[Data shown — start]

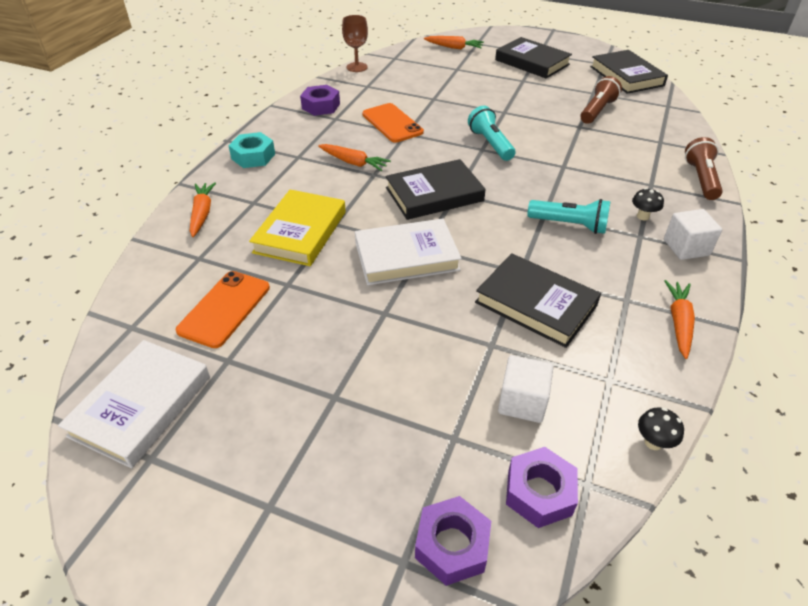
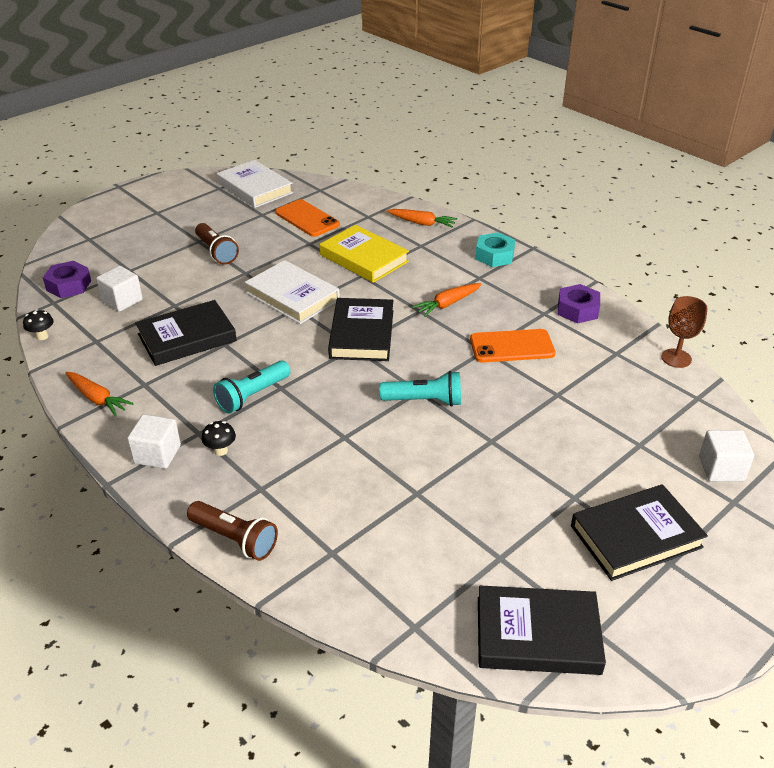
camera: 115 degrees right, 5 degrees down
(406, 256) = (292, 296): white book -> white book turned 60 degrees counterclockwise
(452, 545) = (79, 253): purple nut -> none
(454, 47) = (721, 468): orange carrot -> white cube
(597, 111) = (445, 532): brown flashlight -> brown flashlight (216, 252)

[Data shown — finish]

» Aim of the exercise
Output an exact copy of the lines beginning at the one that holds "(406, 256) = (292, 296): white" and running through the final line of the records.

» Written response
(406, 256) = (292, 296): white book -> white book turned 60 degrees counterclockwise
(452, 545) = (79, 253): purple nut -> none
(454, 47) = (721, 468): orange carrot -> white cube
(597, 111) = (445, 532): brown flashlight -> brown flashlight (216, 252)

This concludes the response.